• GIVEN TASK
Please reproduce verbatim the lines in the records below, from the line containing "Write the LilyPond" through the line containing "r1 a''8 g''8) a''8 r8 |", with both of those lines included.

• EXTRACTED ENTRIES

########

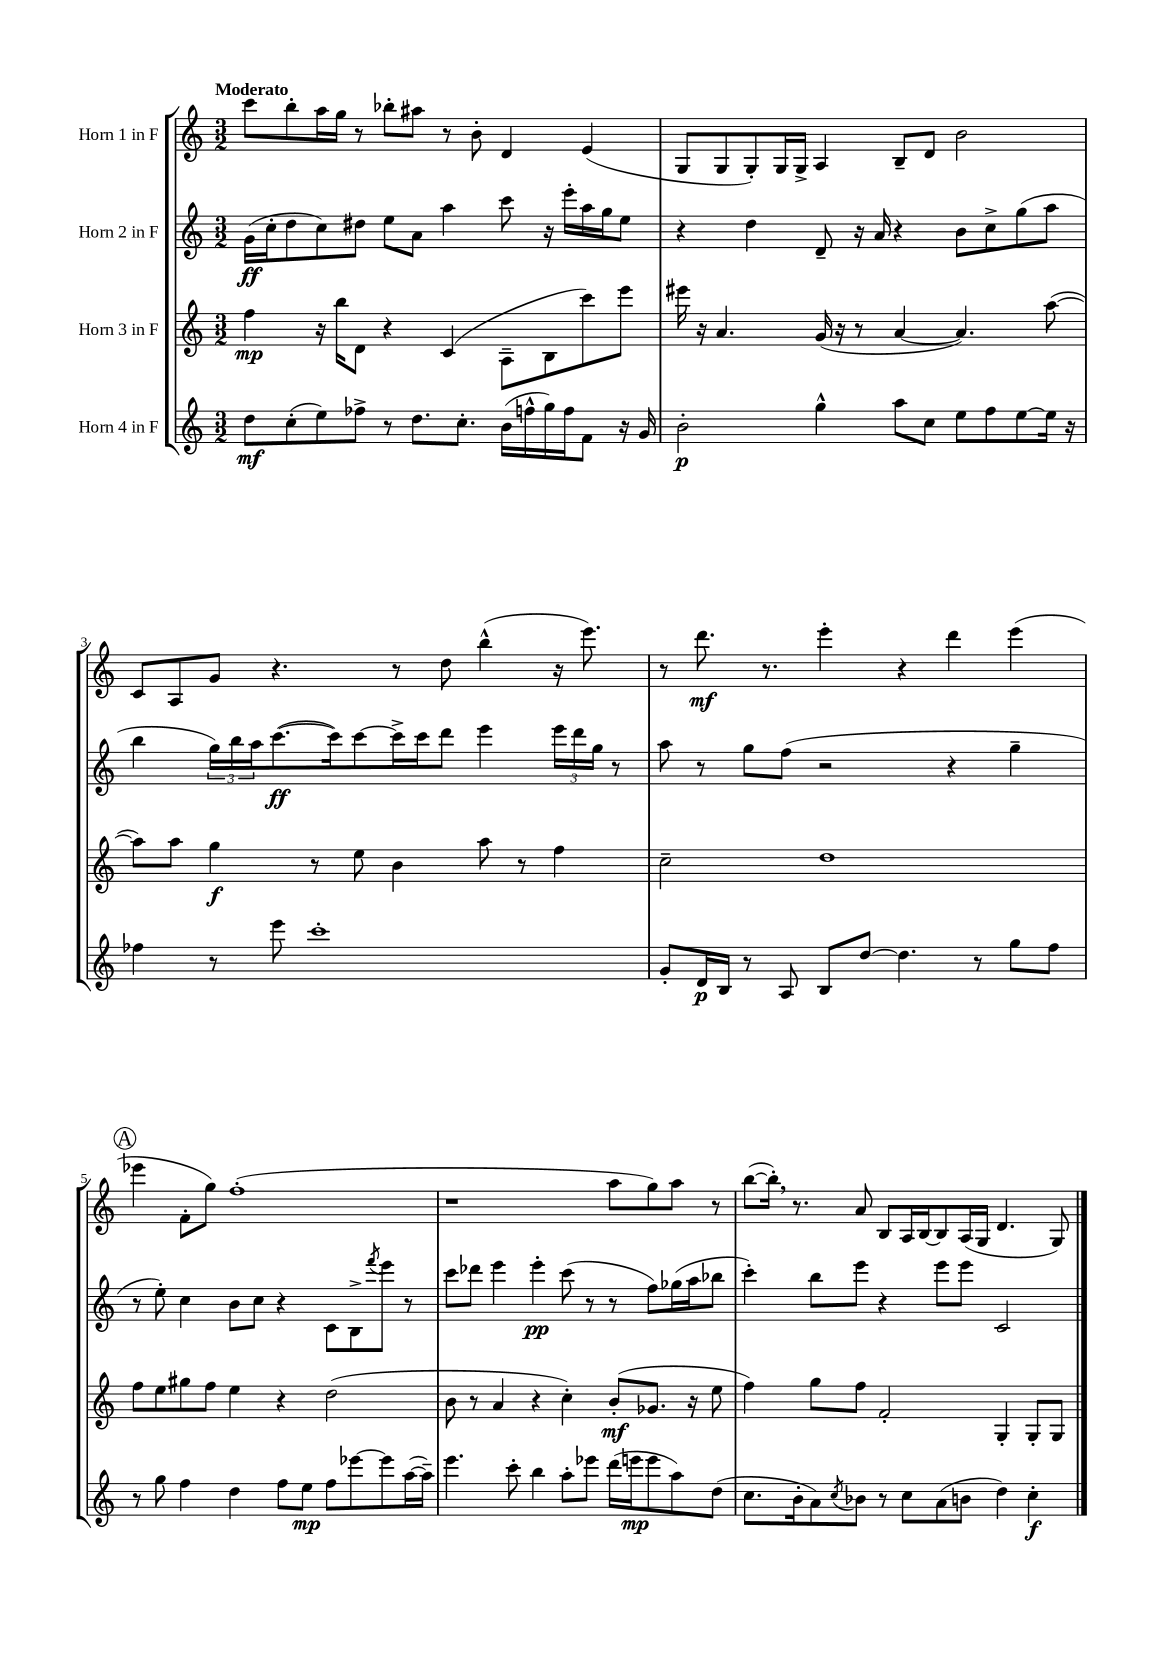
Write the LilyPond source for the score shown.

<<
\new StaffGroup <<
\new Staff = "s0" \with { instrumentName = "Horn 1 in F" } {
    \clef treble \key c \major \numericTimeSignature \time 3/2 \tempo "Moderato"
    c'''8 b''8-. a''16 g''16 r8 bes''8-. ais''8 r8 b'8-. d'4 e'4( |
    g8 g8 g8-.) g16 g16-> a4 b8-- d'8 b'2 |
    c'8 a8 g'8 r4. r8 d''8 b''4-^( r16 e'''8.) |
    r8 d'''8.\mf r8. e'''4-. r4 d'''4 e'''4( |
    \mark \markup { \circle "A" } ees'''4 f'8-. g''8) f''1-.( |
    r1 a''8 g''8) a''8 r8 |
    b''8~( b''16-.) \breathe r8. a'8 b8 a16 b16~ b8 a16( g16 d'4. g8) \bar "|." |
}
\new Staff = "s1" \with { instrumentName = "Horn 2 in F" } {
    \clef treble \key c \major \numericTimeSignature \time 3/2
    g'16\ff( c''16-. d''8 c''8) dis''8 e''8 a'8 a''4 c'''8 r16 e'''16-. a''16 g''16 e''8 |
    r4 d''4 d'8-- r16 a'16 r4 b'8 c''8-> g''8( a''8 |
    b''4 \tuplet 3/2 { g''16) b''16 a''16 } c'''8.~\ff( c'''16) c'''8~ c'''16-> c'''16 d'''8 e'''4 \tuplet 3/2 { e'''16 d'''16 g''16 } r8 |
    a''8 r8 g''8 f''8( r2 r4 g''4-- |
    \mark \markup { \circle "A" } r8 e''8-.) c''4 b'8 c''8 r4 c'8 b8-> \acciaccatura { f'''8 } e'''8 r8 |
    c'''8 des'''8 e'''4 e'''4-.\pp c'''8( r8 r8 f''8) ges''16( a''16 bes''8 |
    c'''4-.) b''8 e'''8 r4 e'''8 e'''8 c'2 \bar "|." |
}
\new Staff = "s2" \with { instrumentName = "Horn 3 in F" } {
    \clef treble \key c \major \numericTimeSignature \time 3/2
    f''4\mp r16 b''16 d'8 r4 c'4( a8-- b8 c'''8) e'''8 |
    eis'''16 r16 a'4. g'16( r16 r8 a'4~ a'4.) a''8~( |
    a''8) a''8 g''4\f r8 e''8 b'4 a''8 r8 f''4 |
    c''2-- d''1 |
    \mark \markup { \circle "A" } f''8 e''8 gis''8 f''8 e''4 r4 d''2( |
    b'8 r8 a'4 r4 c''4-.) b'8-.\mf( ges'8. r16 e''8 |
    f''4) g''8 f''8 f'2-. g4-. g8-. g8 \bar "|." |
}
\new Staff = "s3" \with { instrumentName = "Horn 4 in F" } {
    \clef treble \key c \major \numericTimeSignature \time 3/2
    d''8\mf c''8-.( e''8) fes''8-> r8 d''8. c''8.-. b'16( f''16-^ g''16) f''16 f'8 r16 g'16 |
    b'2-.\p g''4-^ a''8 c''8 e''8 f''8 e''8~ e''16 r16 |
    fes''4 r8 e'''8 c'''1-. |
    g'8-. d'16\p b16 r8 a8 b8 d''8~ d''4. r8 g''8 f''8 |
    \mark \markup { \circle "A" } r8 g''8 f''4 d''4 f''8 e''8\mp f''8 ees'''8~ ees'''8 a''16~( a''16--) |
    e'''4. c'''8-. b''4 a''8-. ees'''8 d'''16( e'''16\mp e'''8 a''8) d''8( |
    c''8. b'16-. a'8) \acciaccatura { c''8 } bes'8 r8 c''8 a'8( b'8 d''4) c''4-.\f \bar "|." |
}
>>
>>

########

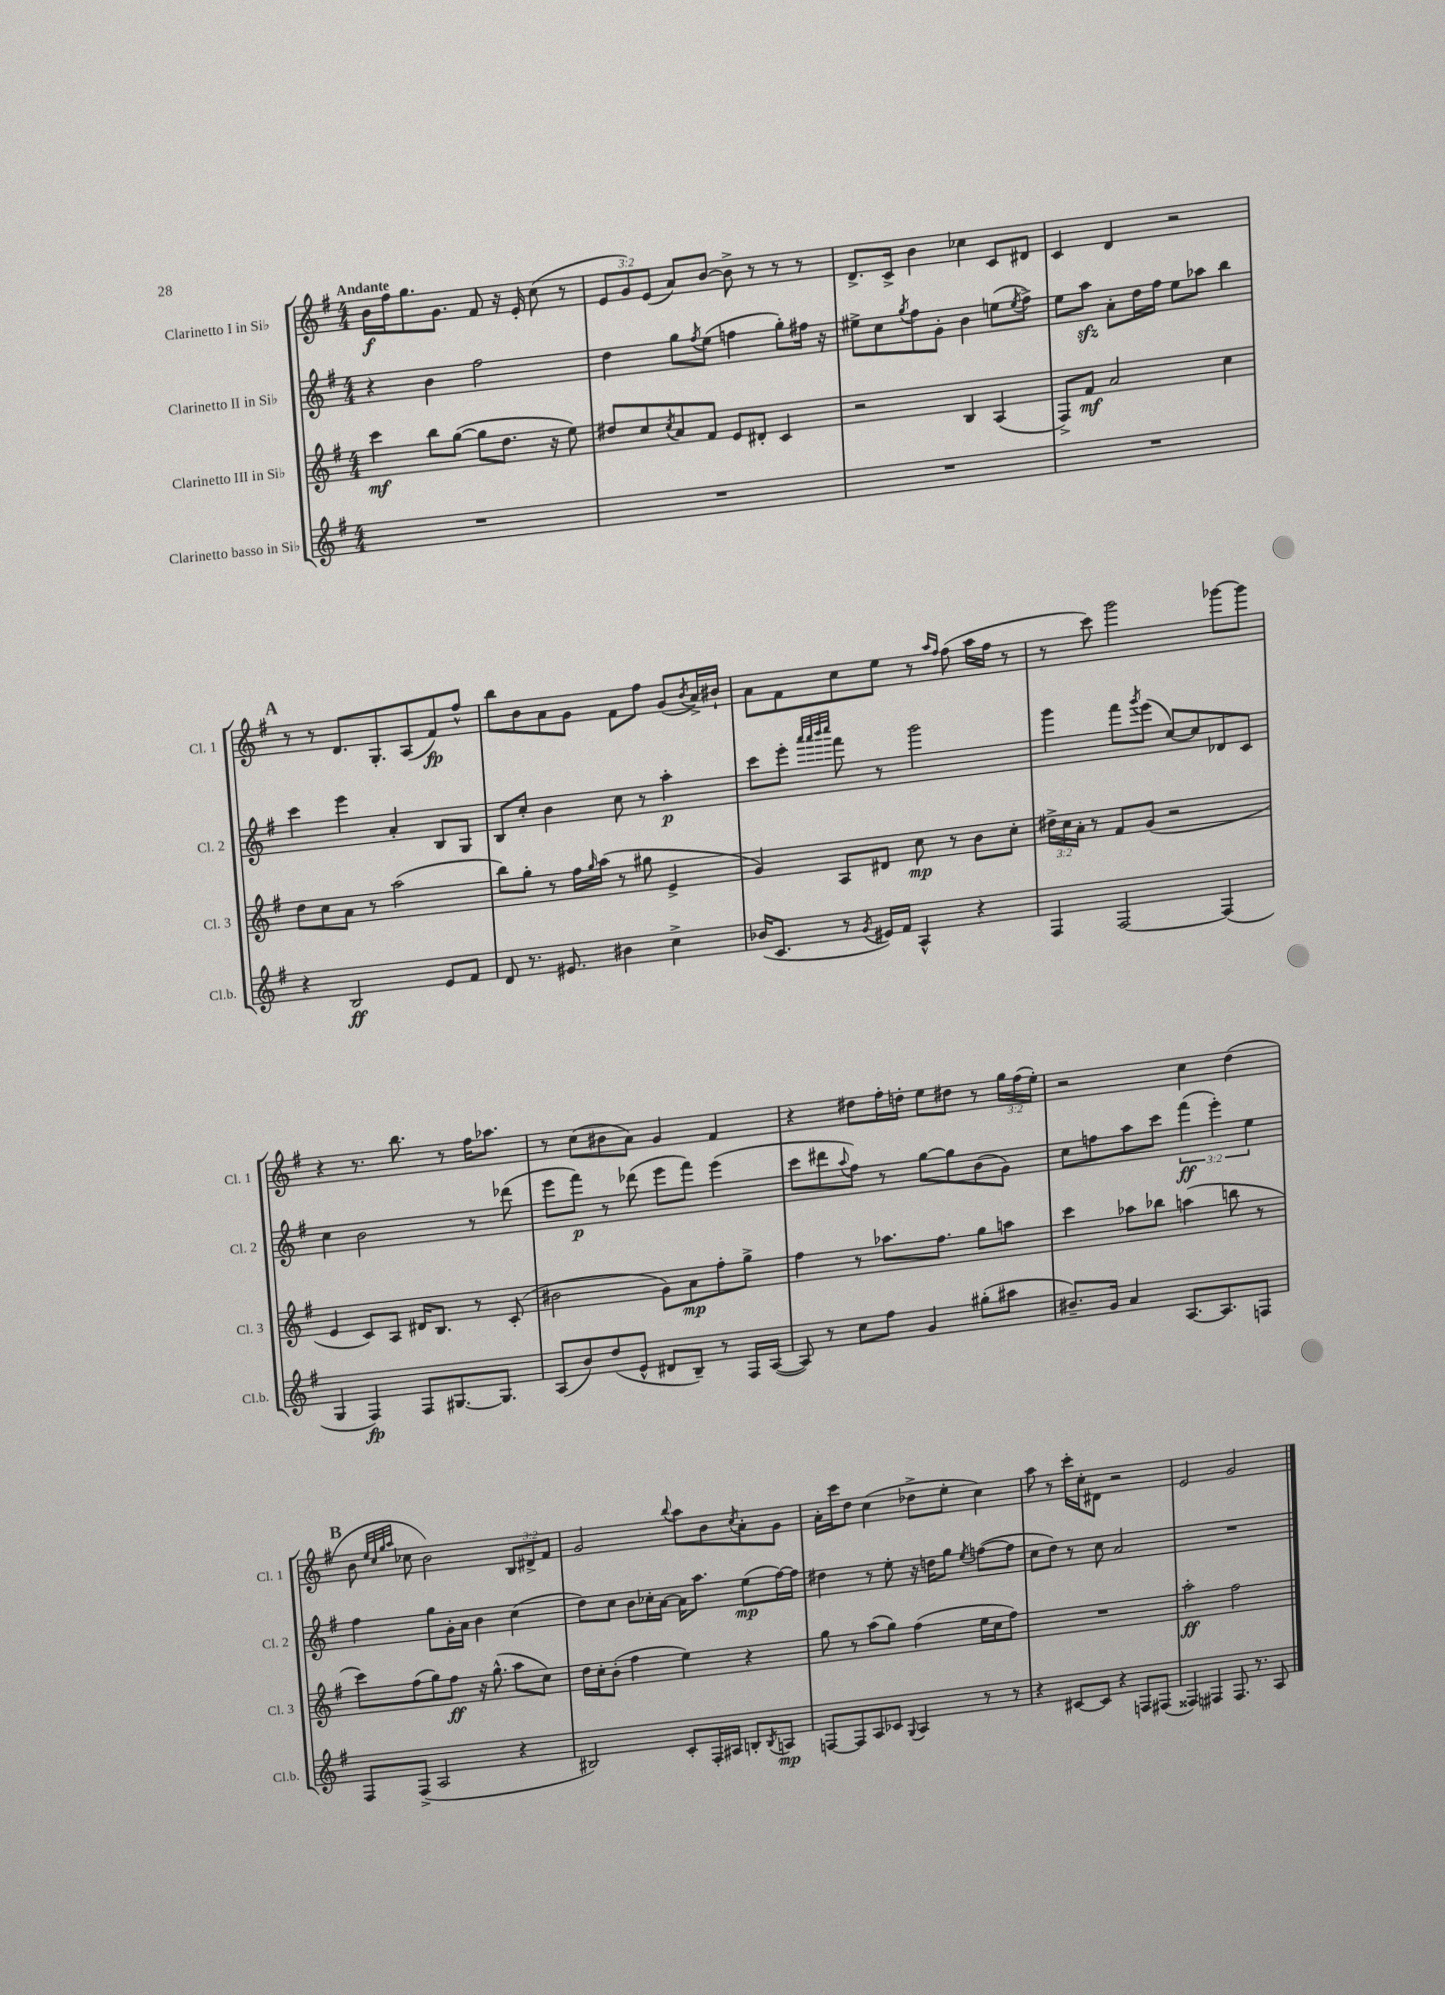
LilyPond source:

########

• WRITTEN RESPONSE
Write the LilyPond source for the score shown.

<<
\new StaffGroup <<
\new Staff = "s0" \with { instrumentName = "Horn 1 in F" } {
    \clef treble \key c \major \numericTimeSignature \time 3/2 \tempo "Moderato"
    c'''8 b''8-. a''16 g''16 r8 bes''8-. ais''8 r8 b'8-. d'4 e'4( |
    g8 g8 g8-.) g16 g16-> a4 b8-- d'8 b'2 |
    c'8 a8 g'8 r4. r8 d''8 b''4-^( r16 e'''8.) |
    r8 d'''8.\mf r8. e'''4-. r4 d'''4 e'''4( |
    \mark \markup { \circle "A" } ees'''4 f'8-. g''8) f''1-.( |
    r1 a''8 g''8) a''8 r8 |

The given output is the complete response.